Assignment
All lines containing the string "none" must be copied from the entries.

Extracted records
────────────────────────────────────────
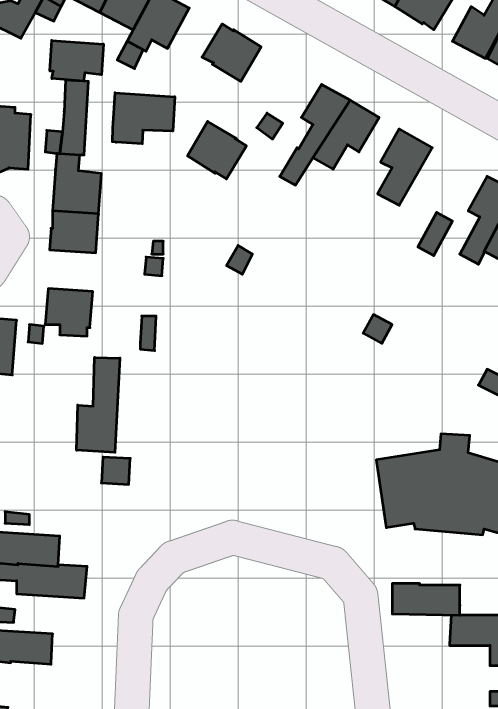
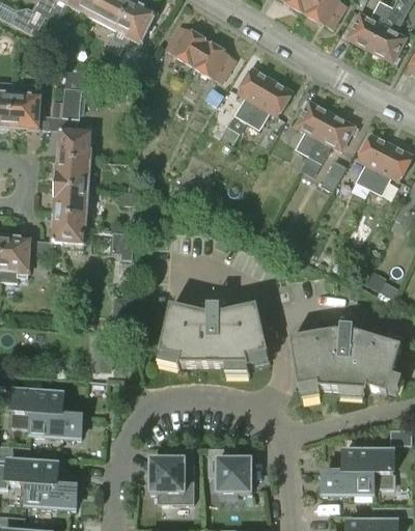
building: [50,40,103,81] -> none
building: [112,93,175,144] -> none
building: [188,121,246,179] -> [193,40,236,82]
building: none -> [307,113,356,163]
building: none -> [54,187,88,217]
building: [77,357,120,452] -> none
building: none -> [159,299,269,368]
building: [392,584,460,615] -> [324,471,372,494]
building: none -> [151,446,194,502]
building: none -> [208,447,251,493]
building: none -> [26,483,77,508]

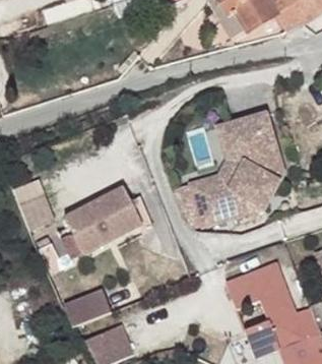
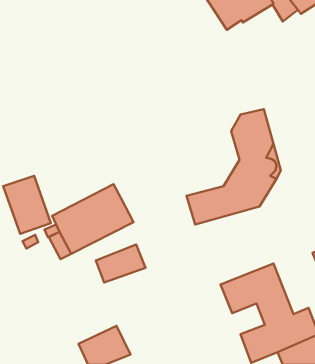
building: [189,119,245,197] -> none
building: [64,289,112,325] -> [96,245,146,283]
────────────────────────────────────────
Response below
building: [50,40,103,81] -> none
building: [112,93,175,144] -> none
building: none -> [307,113,356,163]
building: none -> [54,187,88,217]
building: [77,357,120,452] -> none
building: none -> [159,299,269,368]
building: none -> [151,446,194,502]
building: none -> [208,447,251,493]
building: none -> [26,483,77,508]
building: [189,119,245,197] -> none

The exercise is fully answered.